## EXERCISE
Where does the word "buffer" occur in the data below? Copy each line that holds it.

Records excerpted from a collection
-- -- --

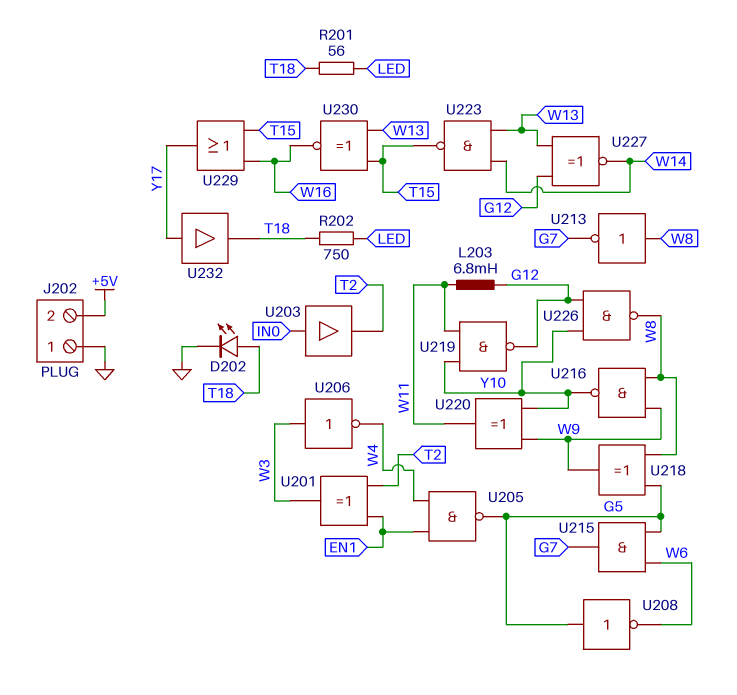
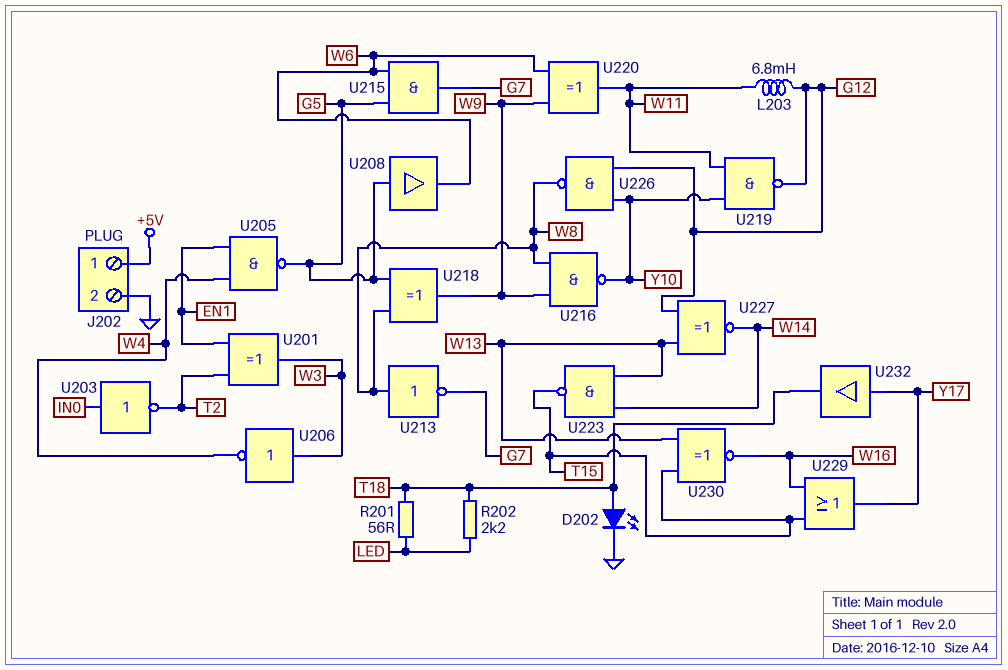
J202 pin 1: GND -> +5V
J202 pin 2: +5V -> GND
R202: 750 (LED, T18) -> 2.2k (LED, T18)
U203: buffer (in IN0, out T2) -> NOT (in IN0, out T2)
U208: NOT (in G5, out W6) -> buffer (in G5, out W6)
U220: XOR (in W9, in Y10, out W11) -> XOR (in W6, in W9, out W11)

-- -- --

## RESPONSE AREA
U203: buffer (in IN0, out T2) -> NOT (in IN0, out T2)
U208: NOT (in G5, out W6) -> buffer (in G5, out W6)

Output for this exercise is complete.